** Opening Data shown block **

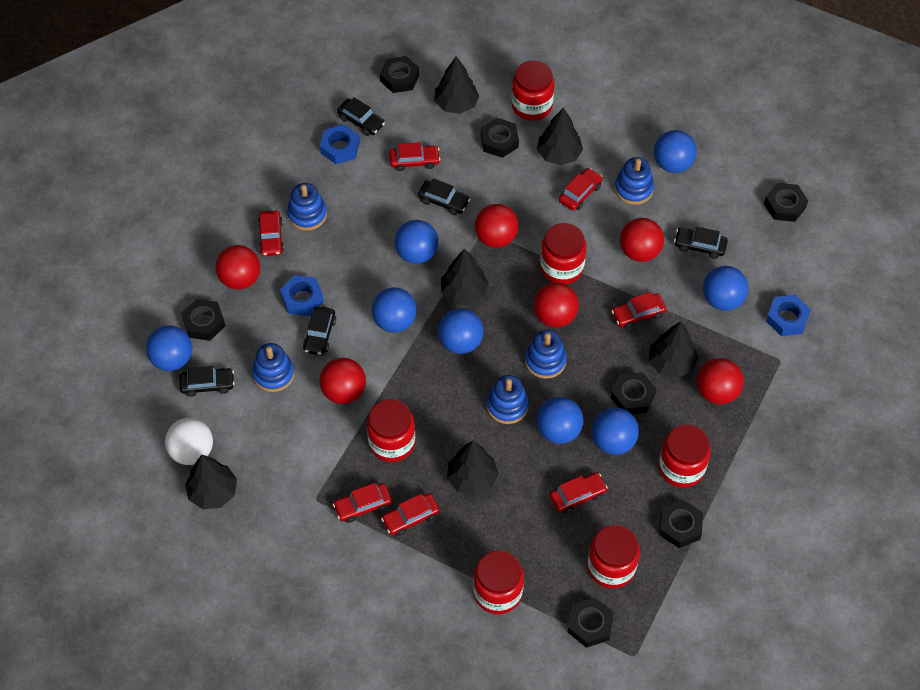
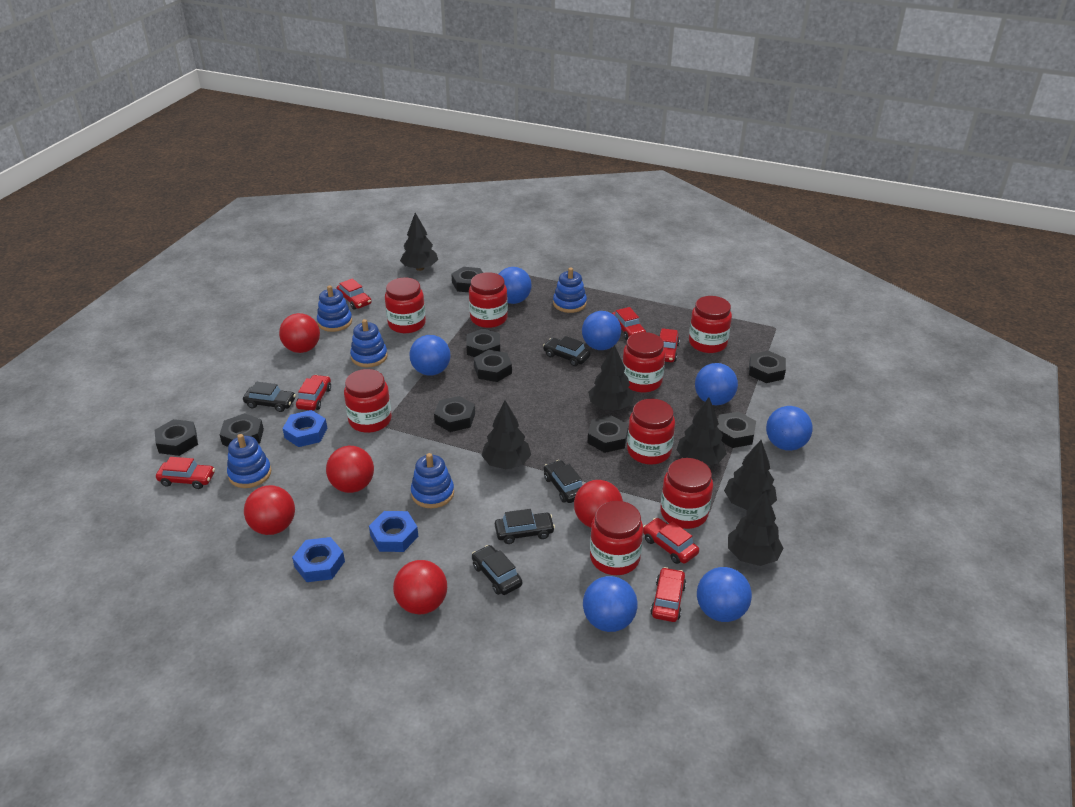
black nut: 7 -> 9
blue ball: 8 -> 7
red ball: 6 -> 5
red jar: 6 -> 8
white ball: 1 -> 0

** Closing Data shown block **

:: Work to be completed ::
Give the number of lines in the entries that include the string "ball", and nothing else.

:: Solution for this problem ::
3